[Dataset records]
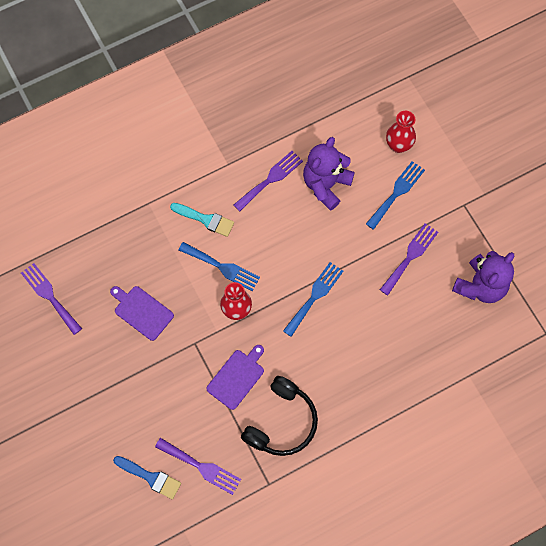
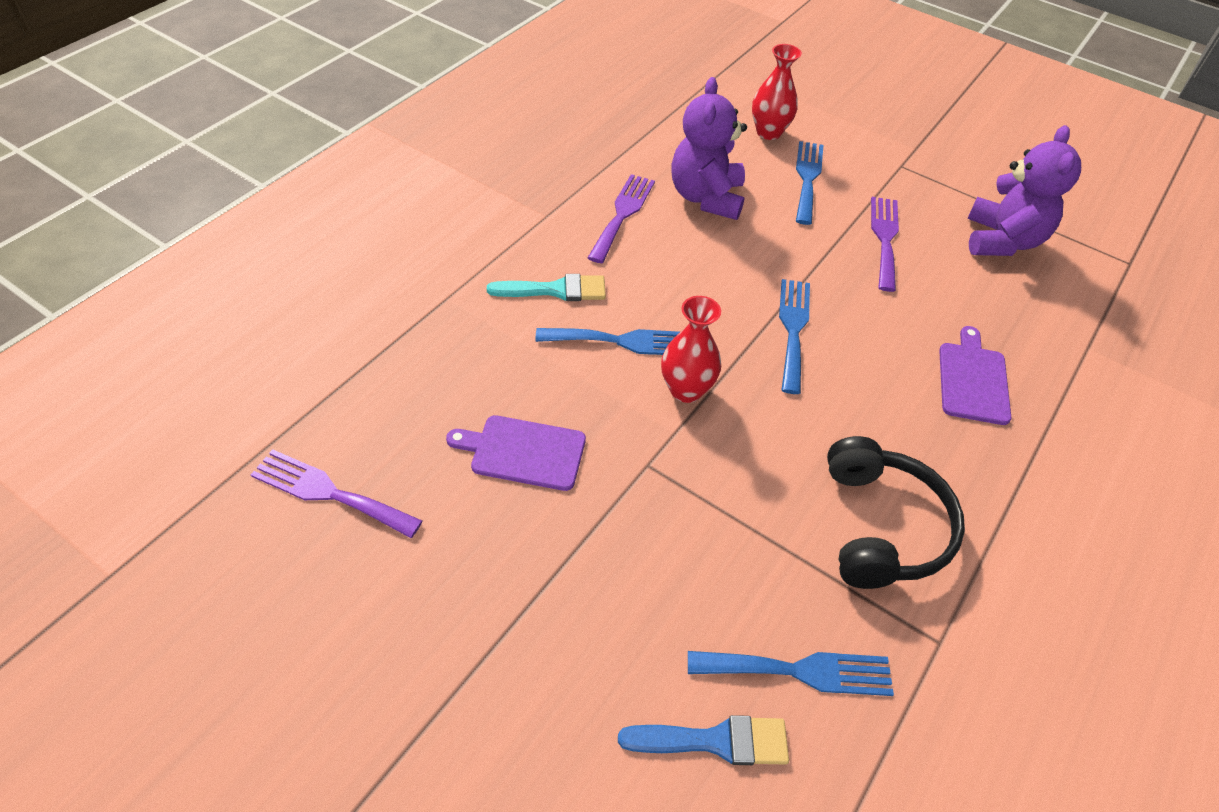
camera: 30 degrees left, 20 degrees down
(200, 467) = (797, 671): purple fork -> blue fork
(237, 377) = (756, 488): purple cutting board -> purple cutting board (973, 380)

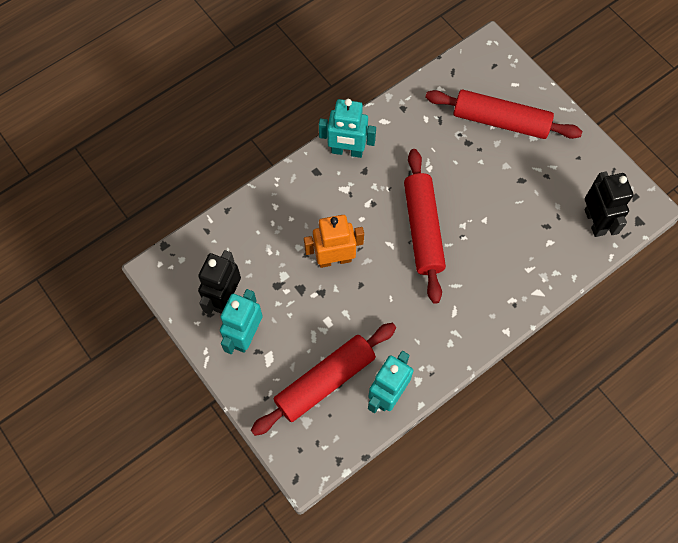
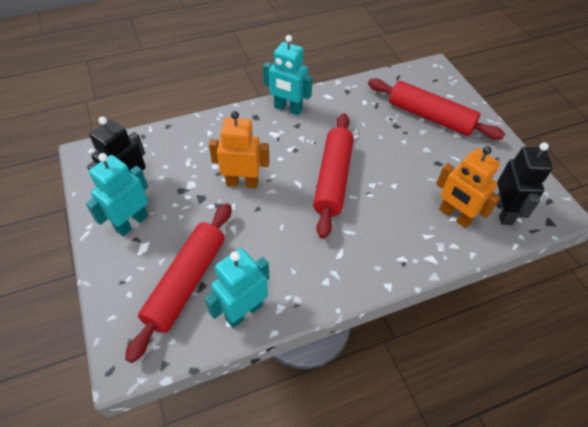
camera: 15 degrees right, 15 degrees down
(325, 381) = (186, 282): red rolling pin -> red rolling pin turned 45 degrees counterclockwise
(550, 239) = (454, 216): none -> orange robot

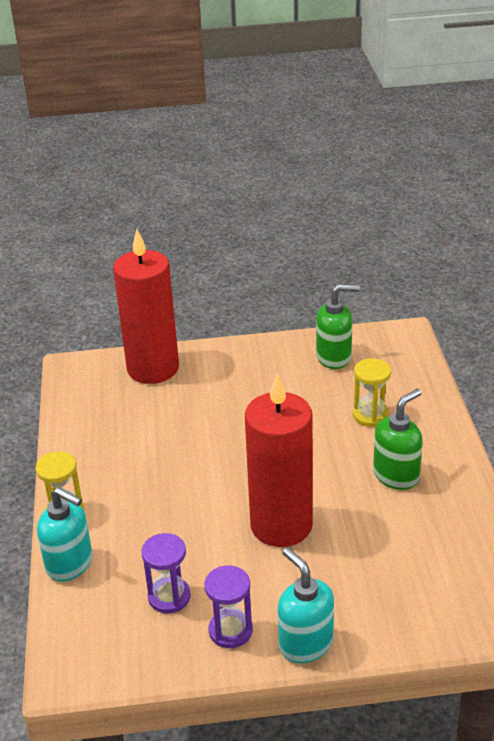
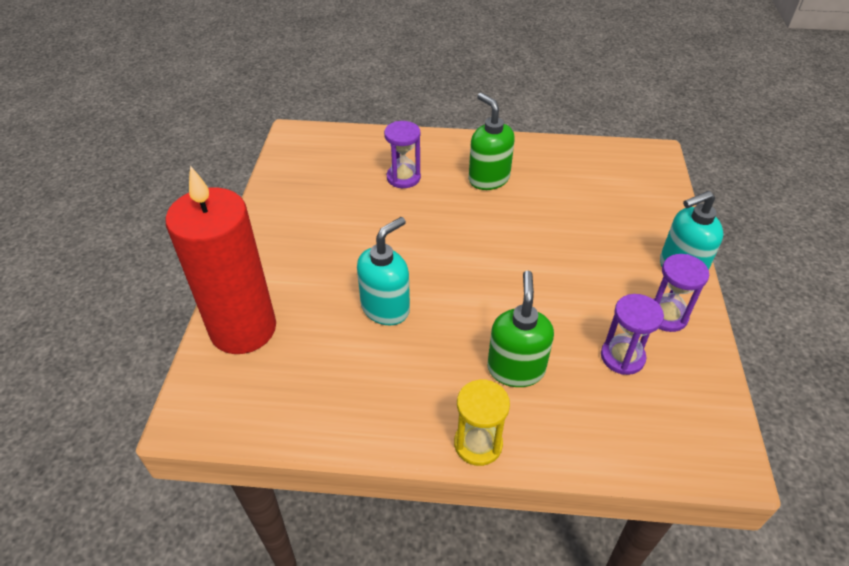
camera: 80 degrees left, 10 degrees up
(70, 564) = (567, 444): turquoise soap dispenser -> turquoise soap dispenser (385, 308)
(281, 525) = (536, 260): red candle -> none
(334, 357) = (306, 183): green soap dispenser -> green soap dispenser (515, 369)
(370, 415) = (403, 177): yellow hourglass -> purple hourglass

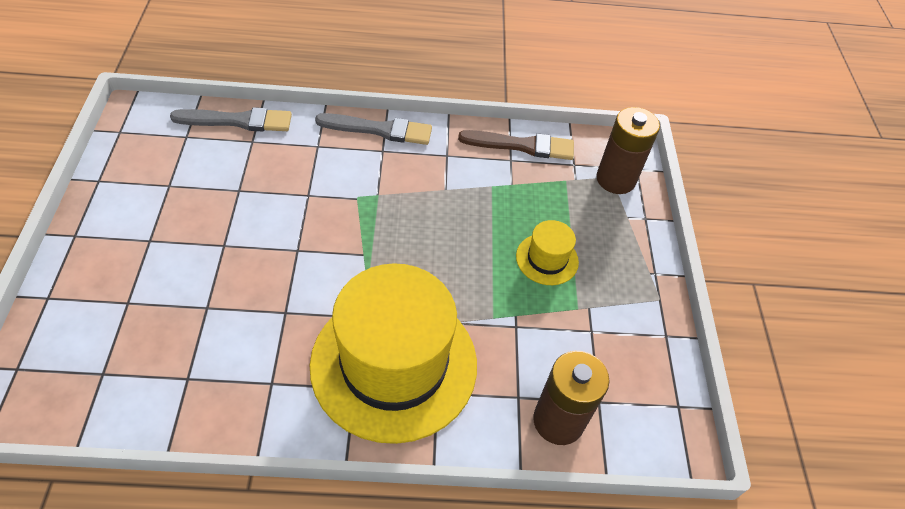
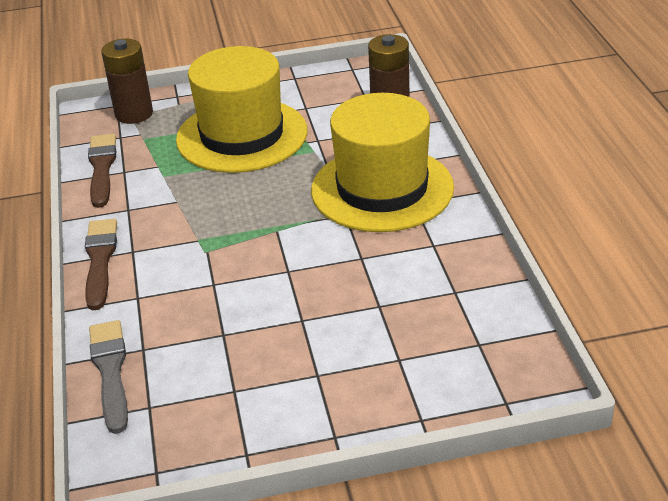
camera: 95 degrees left, 15 degrees down
(379, 130) = (100, 260): grey brush -> brown brush
(547, 259) = (242, 135): yellow hat -> yellow hat, size x2.33

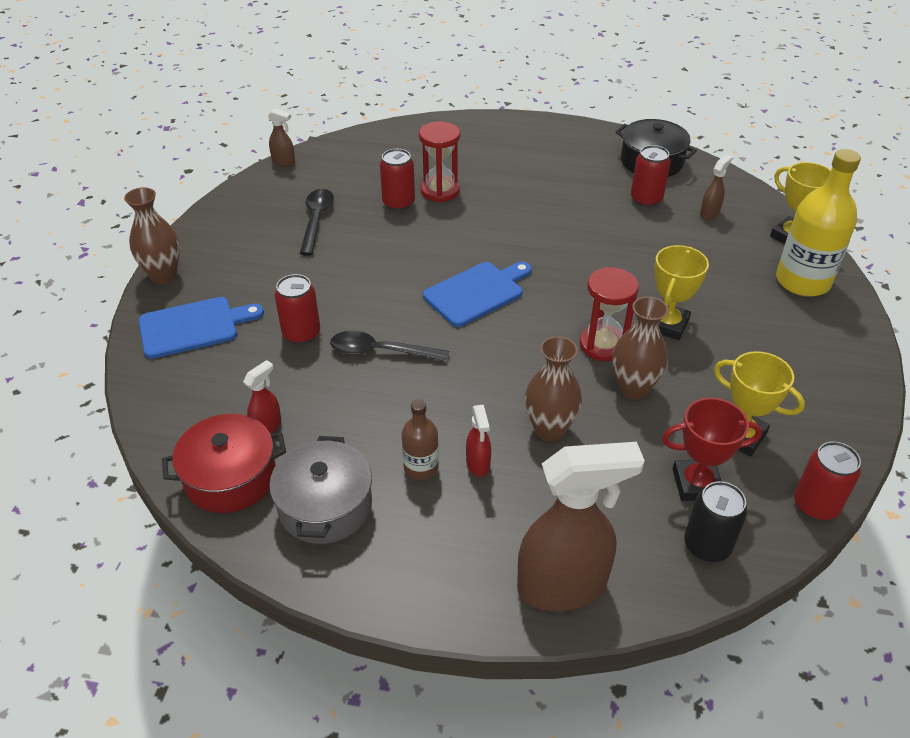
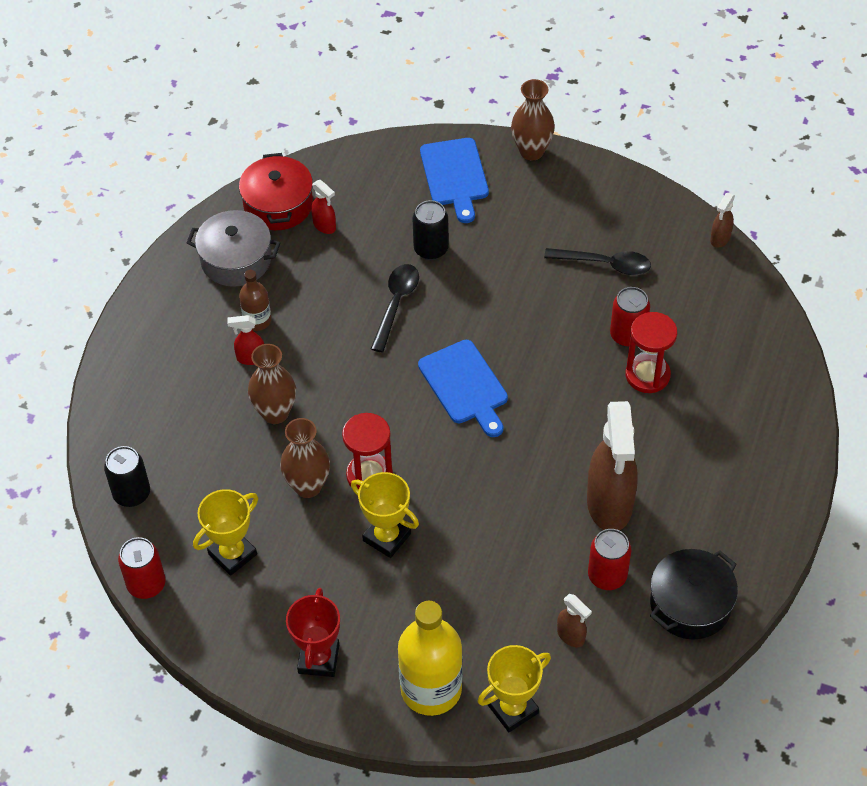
camera: 100 degrees right, 10 degrees up
(301, 334) = (431, 249): red can -> black can
(563, 587) = (125, 393): brown spray bottle -> brown spray bottle (609, 505)
(696, 484) = (191, 504): red trophy -> red trophy (318, 659)

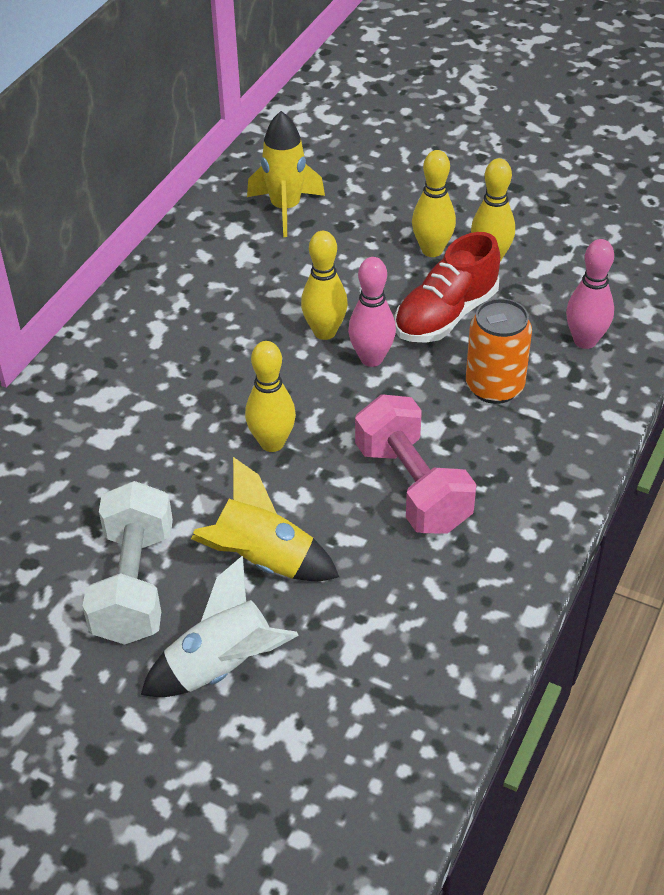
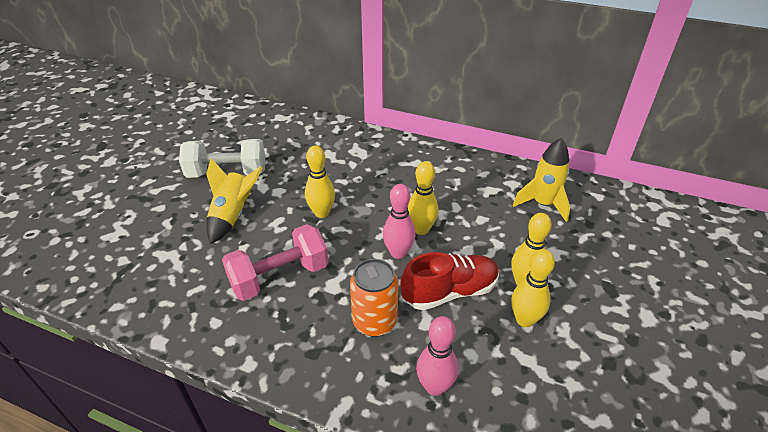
camera: 85 degrees right, 5 degrees down
(222, 667) = (167, 206): white rocket -> none
(446, 315) = (449, 292): red shoe -> red shoe turned 120 degrees clockwise

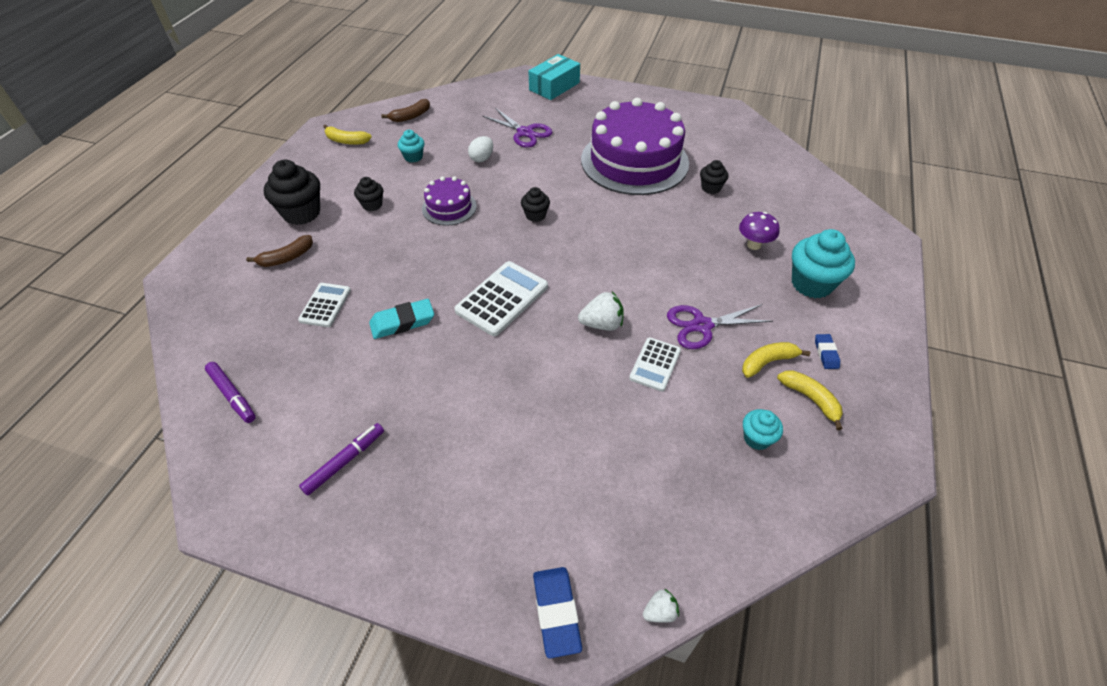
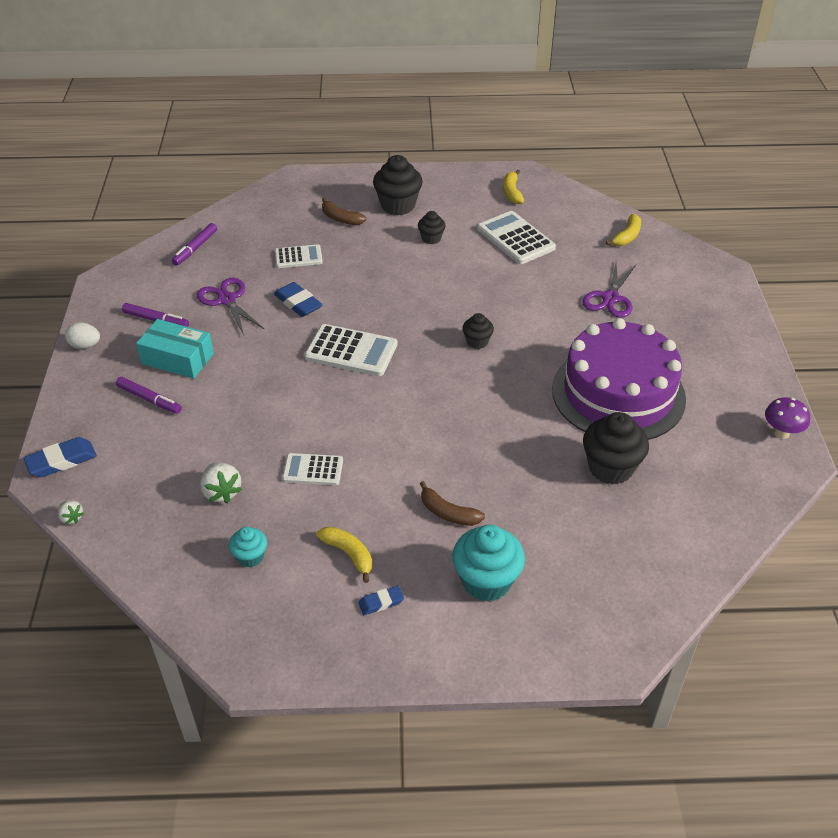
camera: 70 degrees right, 5 degrees down
(402, 322) = (298, 303): turquoise eraser -> blue eraser
(410, 116) = (579, 215): brown banana -> brown banana (448, 513)
(413, 157) = (515, 238): turquoise cupcake -> white calculator
(449, 207) = (455, 283): purple cake -> none
(482, 158) = (543, 282): white egg -> white egg (85, 345)
(488, 492) = (149, 399): none -> purple marker
(554, 86) = (720, 296): turquoise box -> turquoise box (177, 359)
(602, 324) = (348, 423): white strawberry -> white strawberry (221, 492)
(702, 325) = (378, 495): purple scissors -> purple scissors (227, 300)
(711, 188) = (610, 468): black cupcake -> black cupcake, size x1.83
(754, 245) = (527, 521): purple mushroom -> purple mushroom (781, 433)
(810, 399) = (312, 594): yellow banana -> yellow banana (627, 236)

§ **Assignment**
Set down exactly the lines running from the beginning of the entries above to the line that contains "(602, 324) = (348, 423): white", including both, and leave out pictures.

§ **Task output**
camera: 30 degrees left, 20 degrees down
(200, 467) = (797, 671): purple fork -> blue fork
(237, 377) = (756, 488): purple cutting board -> purple cutting board (973, 380)

camera: 15 degrees right, 15 degrees down
(325, 381) = (186, 282): red rolling pin -> red rolling pin turned 45 degrees counterclockwise
(550, 239) = (454, 216): none -> orange robot

camera: 80 degrees left, 10 degrees up
(70, 564) = (567, 444): turquoise soap dispenser -> turquoise soap dispenser (385, 308)
(281, 525) = (536, 260): red candle -> none
(334, 357) = (306, 183): green soap dispenser -> green soap dispenser (515, 369)
(370, 415) = (403, 177): yellow hourglass -> purple hourglass

camera: 95 degrees left, 15 degrees down
(379, 130) = (100, 260): grey brush -> brown brush
(547, 259) = (242, 135): yellow hat -> yellow hat, size x2.33

camera: 100 degrees right, 10 degrees up
(301, 334) = (431, 249): red can -> black can
(563, 587) = (125, 393): brown spray bottle -> brown spray bottle (609, 505)
(696, 484) = (191, 504): red trophy -> red trophy (318, 659)

camera: 85 degrees right, 5 degrees down
(222, 667) = (167, 206): white rocket -> none
(446, 315) = (449, 292): red shoe -> red shoe turned 120 degrees clockwise

camera: 70 degrees right, 5 degrees down
(402, 322) = (298, 303): turquoise eraser -> blue eraser
(410, 116) = (579, 215): brown banana -> brown banana (448, 513)
(413, 157) = (515, 238): turquoise cupcake -> white calculator
(449, 207) = (455, 283): purple cake -> none
(482, 158) = (543, 282): white egg -> white egg (85, 345)
(488, 492) = (149, 399): none -> purple marker
(554, 86) = (720, 296): turquoise box -> turquoise box (177, 359)
(602, 324) = (348, 423): white strawberry -> white strawberry (221, 492)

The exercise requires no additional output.